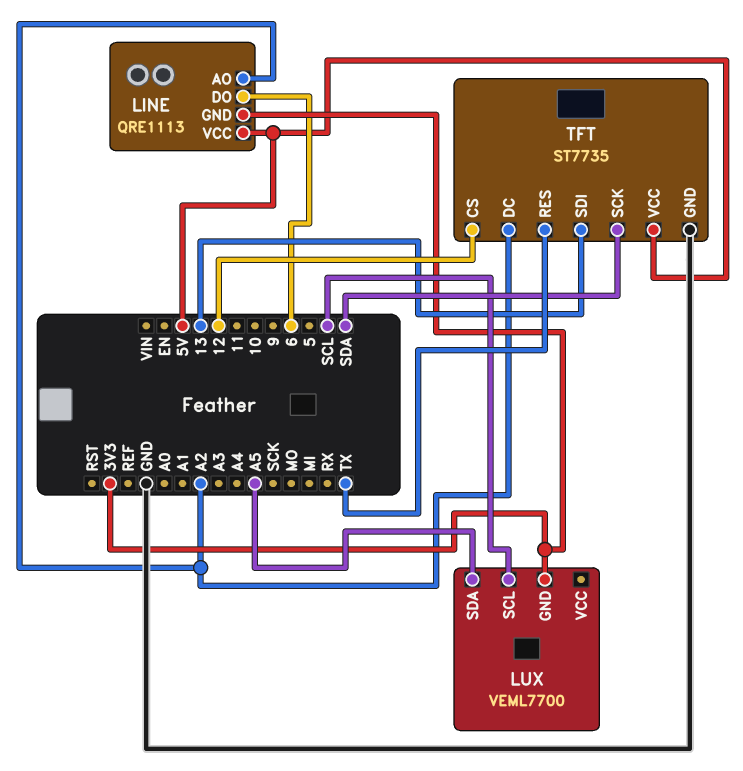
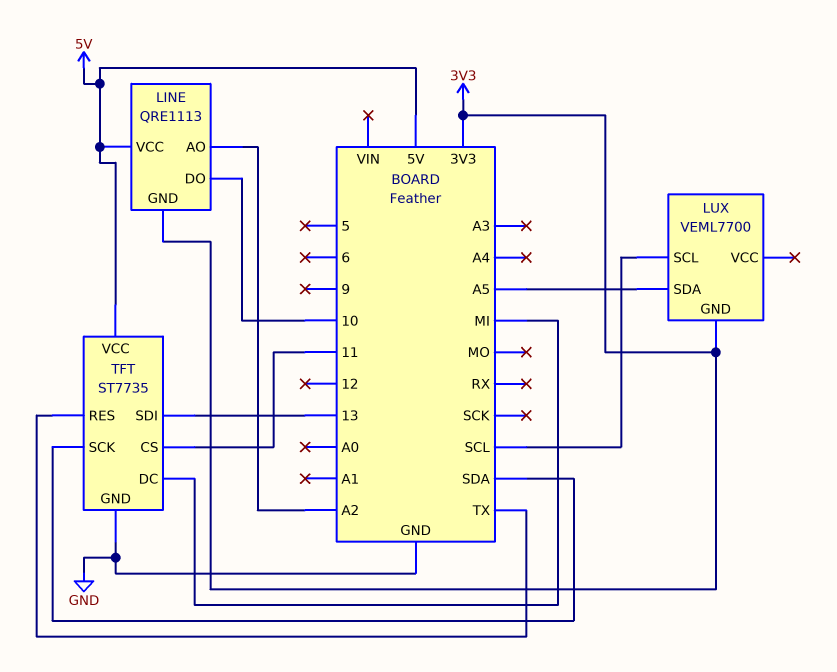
LINE pin DO: 6 -> 10
TFT pin CS: 12 -> 11
TFT pin DC: A2 -> MI

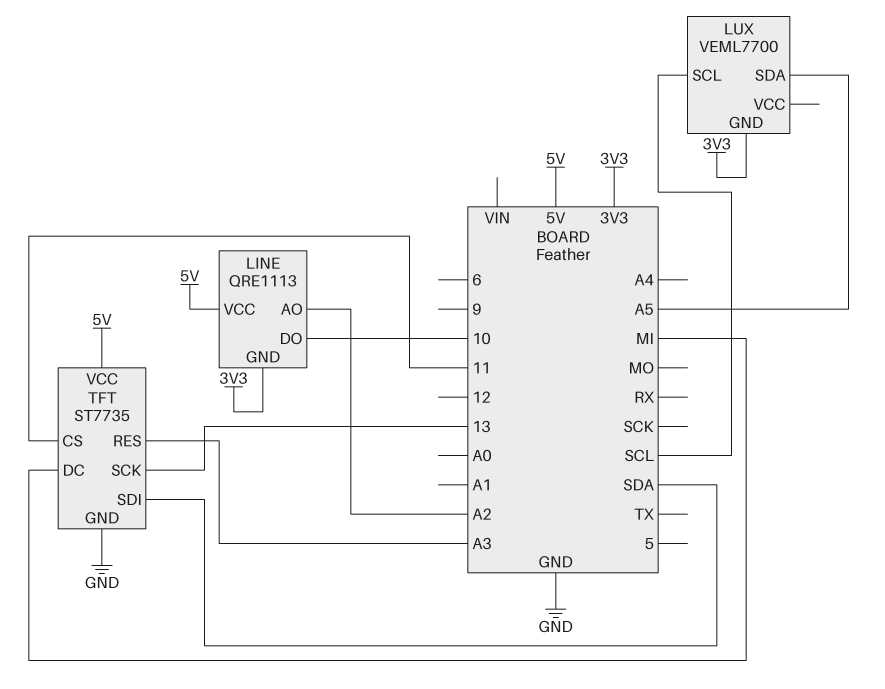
TFT pin RES: TX -> A3
TFT pin SCK: SDA -> 13
TFT pin SDI: 13 -> SDA

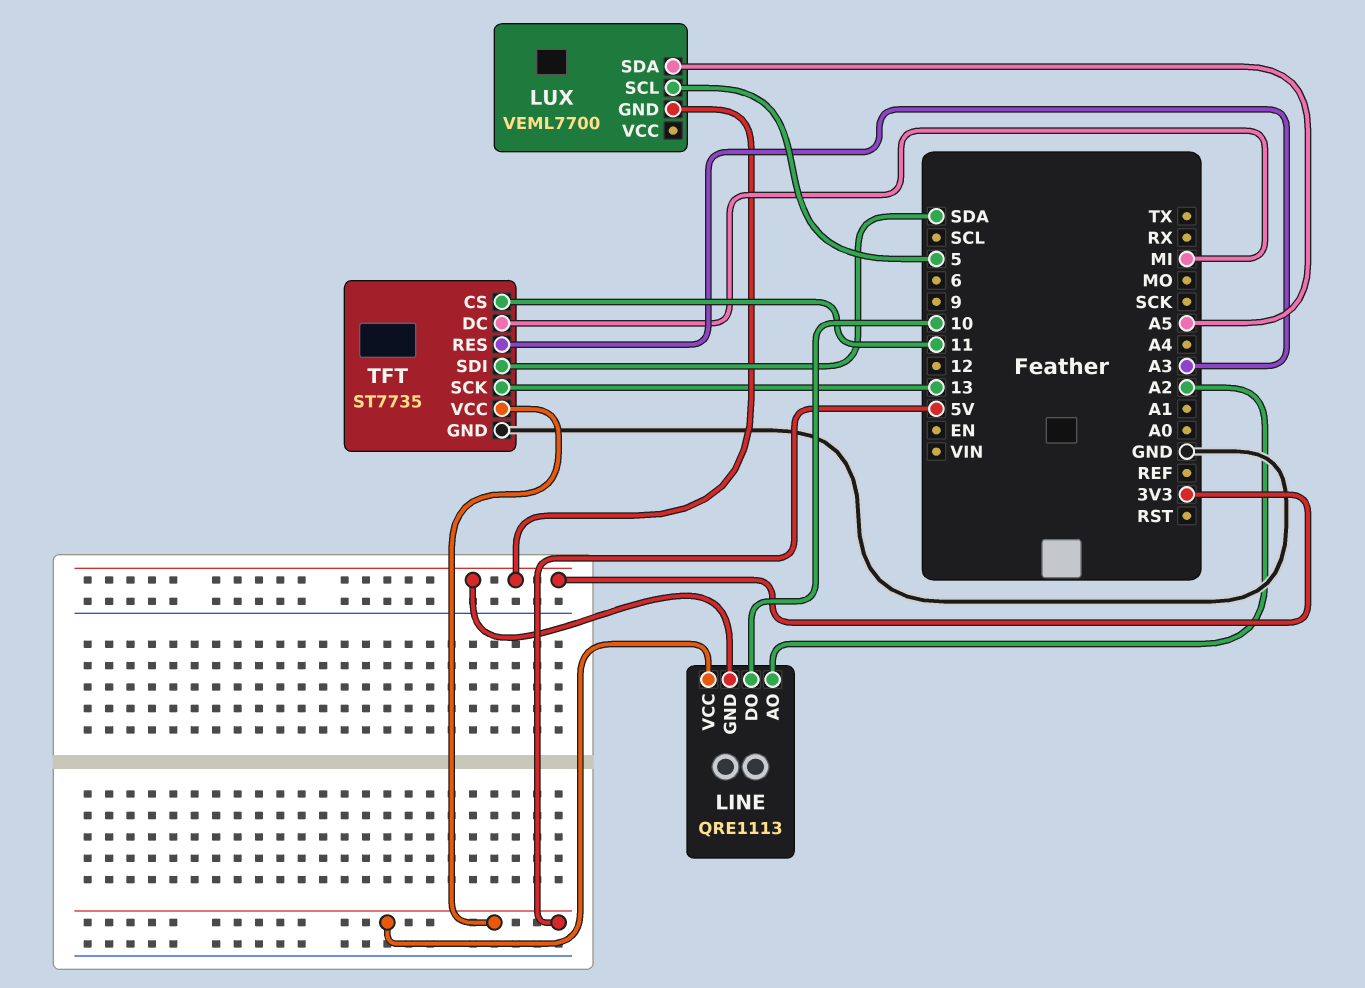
LUX pin SCL: SCL -> 5

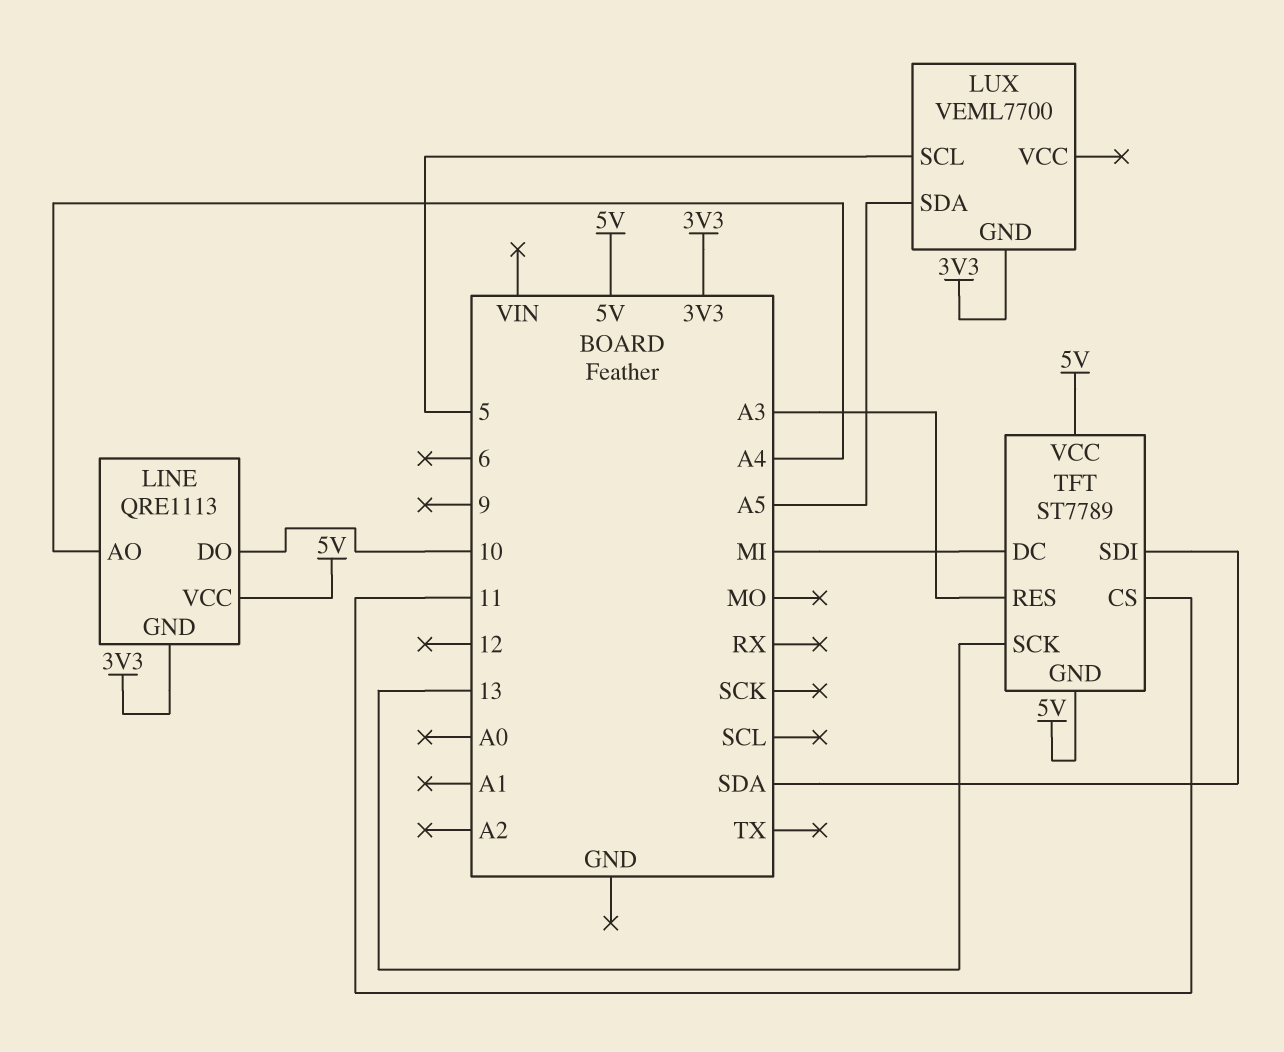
LINE pin AO: A2 -> A4
TFT: ST7735 -> ST7789
TFT pin GND: GND -> 5V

● ● ● ● ●

* _What needs to be done_
Quote, please, only the lines running from the one with "TFT pin CS: 12 -> 11" down to the final line of the data above, keeping both ends and skipping the pictures.

* _Task answer_
TFT pin CS: 12 -> 11
TFT pin DC: A2 -> MI

TFT pin RES: TX -> A3
TFT pin SCK: SDA -> 13
TFT pin SDI: 13 -> SDA

LUX pin SCL: SCL -> 5

LINE pin AO: A2 -> A4
TFT: ST7735 -> ST7789
TFT pin GND: GND -> 5V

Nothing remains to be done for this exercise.